*Data for this exercise:*
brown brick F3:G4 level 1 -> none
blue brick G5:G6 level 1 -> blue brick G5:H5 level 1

--

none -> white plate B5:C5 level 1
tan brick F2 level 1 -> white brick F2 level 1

*Problem statement:* Among the lines above, find those carrying the word "brick" and copy them out.

*Completed exercise:*
brown brick F3:G4 level 1 -> none
blue brick G5:G6 level 1 -> blue brick G5:H5 level 1
tan brick F2 level 1 -> white brick F2 level 1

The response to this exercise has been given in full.